ABOUT THIS EXERCISE: For the word "MOSI", find each line in the entries where it occurs and copy that line.

RECORD SET:
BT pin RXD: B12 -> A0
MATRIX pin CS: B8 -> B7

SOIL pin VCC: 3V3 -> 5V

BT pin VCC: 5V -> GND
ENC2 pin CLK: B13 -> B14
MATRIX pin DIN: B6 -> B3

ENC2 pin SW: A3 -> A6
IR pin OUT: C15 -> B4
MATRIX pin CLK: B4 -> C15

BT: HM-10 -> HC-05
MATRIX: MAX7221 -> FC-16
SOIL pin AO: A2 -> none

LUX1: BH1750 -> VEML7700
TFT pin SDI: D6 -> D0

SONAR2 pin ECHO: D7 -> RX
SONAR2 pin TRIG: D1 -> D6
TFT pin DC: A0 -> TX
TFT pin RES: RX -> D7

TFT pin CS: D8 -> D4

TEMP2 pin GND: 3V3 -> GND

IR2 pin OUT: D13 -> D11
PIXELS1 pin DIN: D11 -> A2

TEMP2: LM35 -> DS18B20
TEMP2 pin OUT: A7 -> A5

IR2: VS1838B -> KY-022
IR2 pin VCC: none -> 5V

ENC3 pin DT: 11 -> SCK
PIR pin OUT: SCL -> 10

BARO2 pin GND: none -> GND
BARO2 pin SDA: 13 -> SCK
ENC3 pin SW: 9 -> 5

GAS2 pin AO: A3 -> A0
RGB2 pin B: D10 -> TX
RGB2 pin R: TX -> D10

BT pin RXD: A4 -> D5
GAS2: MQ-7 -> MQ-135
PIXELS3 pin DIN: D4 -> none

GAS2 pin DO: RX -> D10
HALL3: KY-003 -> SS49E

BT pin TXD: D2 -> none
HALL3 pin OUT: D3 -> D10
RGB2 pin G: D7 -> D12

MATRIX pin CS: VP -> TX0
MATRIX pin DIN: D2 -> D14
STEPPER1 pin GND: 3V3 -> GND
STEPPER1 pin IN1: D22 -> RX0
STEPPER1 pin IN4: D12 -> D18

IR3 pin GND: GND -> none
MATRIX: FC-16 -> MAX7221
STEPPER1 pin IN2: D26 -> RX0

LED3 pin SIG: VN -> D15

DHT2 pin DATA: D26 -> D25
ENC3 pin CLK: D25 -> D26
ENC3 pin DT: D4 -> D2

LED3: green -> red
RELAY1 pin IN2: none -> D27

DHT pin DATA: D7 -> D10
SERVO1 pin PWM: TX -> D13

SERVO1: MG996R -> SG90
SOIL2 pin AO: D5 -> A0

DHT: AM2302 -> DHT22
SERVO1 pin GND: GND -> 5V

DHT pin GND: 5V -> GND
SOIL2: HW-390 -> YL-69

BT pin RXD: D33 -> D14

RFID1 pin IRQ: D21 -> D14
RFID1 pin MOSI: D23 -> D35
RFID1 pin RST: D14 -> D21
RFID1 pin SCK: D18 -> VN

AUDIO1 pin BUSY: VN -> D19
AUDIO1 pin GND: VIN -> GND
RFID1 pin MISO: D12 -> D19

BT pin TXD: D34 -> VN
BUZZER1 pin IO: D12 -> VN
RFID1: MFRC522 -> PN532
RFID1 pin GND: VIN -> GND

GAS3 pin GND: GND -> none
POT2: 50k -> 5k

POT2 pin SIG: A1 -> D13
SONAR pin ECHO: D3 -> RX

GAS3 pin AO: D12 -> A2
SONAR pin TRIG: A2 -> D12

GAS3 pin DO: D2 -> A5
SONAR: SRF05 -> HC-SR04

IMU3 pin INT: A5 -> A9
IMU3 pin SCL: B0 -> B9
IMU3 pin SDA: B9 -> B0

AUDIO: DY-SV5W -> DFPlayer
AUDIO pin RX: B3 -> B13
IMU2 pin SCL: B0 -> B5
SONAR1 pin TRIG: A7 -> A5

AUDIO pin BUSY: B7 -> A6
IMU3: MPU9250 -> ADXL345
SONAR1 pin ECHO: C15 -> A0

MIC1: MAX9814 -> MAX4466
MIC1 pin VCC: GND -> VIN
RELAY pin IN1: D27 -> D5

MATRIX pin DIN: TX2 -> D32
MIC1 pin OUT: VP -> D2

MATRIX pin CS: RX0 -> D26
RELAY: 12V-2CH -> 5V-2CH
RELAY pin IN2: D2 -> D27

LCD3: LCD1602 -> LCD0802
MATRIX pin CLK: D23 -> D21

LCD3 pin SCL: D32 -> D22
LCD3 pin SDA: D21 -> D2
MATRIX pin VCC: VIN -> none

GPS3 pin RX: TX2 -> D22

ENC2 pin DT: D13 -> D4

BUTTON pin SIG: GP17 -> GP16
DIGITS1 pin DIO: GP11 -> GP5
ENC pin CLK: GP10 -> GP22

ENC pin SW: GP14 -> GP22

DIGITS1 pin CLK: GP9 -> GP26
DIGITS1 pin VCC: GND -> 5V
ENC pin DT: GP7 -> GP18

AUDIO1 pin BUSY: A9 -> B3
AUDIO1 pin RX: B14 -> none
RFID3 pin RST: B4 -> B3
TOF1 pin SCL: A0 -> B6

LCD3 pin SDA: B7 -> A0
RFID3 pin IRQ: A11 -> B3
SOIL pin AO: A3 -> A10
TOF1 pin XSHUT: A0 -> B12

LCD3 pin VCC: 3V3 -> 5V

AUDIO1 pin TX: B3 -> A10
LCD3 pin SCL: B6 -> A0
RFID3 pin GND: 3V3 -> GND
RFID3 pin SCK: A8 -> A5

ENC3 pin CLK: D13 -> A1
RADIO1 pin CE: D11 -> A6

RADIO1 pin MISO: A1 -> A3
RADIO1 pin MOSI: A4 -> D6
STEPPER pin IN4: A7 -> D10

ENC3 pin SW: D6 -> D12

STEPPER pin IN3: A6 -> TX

THE COMPLETED TASK:
RFID1 pin MOSI: D23 -> D35
RADIO1 pin MOSI: A4 -> D6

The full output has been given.